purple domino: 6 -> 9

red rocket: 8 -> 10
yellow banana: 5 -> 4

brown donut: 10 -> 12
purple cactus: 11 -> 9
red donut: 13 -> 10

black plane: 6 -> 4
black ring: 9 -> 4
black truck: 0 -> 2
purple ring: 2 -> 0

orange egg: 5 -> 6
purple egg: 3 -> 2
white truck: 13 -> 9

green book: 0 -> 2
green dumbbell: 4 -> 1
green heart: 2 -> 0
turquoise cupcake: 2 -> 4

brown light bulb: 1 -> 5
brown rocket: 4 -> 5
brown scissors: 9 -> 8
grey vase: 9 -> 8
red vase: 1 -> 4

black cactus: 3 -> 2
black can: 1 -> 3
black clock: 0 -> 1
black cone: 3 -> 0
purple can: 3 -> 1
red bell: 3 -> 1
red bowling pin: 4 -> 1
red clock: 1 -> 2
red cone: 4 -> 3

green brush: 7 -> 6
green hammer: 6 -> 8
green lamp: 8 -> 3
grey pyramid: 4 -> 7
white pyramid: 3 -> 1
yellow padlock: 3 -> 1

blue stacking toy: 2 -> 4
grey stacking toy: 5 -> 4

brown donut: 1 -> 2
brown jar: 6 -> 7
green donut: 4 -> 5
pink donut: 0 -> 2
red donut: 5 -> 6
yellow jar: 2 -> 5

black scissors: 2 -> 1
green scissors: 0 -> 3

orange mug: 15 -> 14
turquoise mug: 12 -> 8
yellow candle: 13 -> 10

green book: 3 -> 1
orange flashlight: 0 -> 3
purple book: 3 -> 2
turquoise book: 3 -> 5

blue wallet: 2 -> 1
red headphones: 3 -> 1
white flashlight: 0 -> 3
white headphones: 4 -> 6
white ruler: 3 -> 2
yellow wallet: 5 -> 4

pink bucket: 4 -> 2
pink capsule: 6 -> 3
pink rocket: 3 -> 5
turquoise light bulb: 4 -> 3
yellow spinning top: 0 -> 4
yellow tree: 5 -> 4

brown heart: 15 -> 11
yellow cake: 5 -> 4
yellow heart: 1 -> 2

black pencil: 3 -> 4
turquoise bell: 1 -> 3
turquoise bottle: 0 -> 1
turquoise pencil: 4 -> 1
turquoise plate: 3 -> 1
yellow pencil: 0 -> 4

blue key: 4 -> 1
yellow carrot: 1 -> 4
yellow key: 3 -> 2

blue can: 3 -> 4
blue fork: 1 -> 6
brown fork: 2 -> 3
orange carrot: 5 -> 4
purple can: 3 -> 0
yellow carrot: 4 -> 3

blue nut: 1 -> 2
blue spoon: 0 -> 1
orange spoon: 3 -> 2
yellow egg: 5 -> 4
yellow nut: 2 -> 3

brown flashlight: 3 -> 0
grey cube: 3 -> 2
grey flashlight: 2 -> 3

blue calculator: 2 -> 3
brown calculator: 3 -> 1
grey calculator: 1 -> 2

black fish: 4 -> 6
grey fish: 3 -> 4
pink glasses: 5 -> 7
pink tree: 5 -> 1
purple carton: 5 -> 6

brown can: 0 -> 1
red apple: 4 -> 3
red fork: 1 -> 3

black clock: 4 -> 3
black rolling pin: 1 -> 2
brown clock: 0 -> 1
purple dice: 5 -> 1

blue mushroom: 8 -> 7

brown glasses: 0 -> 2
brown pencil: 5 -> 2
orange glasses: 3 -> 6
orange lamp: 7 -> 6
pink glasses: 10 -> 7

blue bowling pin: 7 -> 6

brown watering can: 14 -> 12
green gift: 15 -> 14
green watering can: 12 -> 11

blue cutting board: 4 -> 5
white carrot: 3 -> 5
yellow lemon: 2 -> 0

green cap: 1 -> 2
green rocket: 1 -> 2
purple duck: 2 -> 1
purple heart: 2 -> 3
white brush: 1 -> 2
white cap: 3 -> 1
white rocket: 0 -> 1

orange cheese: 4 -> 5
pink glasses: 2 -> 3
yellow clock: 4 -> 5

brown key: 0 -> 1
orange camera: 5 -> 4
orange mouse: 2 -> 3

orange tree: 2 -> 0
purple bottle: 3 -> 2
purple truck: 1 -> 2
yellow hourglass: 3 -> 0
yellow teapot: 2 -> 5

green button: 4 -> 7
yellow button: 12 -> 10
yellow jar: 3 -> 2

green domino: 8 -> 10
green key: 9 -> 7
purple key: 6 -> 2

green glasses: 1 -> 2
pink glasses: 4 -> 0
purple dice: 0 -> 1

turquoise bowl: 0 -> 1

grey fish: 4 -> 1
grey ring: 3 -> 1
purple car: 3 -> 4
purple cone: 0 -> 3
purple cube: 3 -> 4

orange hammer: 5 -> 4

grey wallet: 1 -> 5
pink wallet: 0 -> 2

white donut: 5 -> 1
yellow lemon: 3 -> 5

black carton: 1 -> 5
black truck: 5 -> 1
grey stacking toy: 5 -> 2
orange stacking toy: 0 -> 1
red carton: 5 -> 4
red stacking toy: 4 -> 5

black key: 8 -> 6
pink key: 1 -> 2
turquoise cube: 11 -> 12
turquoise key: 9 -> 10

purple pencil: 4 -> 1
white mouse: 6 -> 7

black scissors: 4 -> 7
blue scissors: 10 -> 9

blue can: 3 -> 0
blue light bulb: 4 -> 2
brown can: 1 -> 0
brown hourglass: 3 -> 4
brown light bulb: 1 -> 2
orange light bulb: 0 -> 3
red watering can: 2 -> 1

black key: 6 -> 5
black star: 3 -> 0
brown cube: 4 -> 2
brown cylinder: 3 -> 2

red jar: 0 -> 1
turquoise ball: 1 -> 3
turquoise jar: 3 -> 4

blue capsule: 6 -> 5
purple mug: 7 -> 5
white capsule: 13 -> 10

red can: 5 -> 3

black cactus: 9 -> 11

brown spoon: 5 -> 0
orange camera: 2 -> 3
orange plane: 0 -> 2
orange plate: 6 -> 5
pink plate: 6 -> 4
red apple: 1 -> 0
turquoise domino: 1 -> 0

• [TASK INSTRUCTIONS] What are the lines above, starting at the one with "turquoise mug: 12 -> 8" and ending at the one with "brown heart: 15 -> 11"? Give them again exactly, and only them.

• [RESPONSE TO THE TASK]
turquoise mug: 12 -> 8
yellow candle: 13 -> 10

green book: 3 -> 1
orange flashlight: 0 -> 3
purple book: 3 -> 2
turquoise book: 3 -> 5

blue wallet: 2 -> 1
red headphones: 3 -> 1
white flashlight: 0 -> 3
white headphones: 4 -> 6
white ruler: 3 -> 2
yellow wallet: 5 -> 4

pink bucket: 4 -> 2
pink capsule: 6 -> 3
pink rocket: 3 -> 5
turquoise light bulb: 4 -> 3
yellow spinning top: 0 -> 4
yellow tree: 5 -> 4

brown heart: 15 -> 11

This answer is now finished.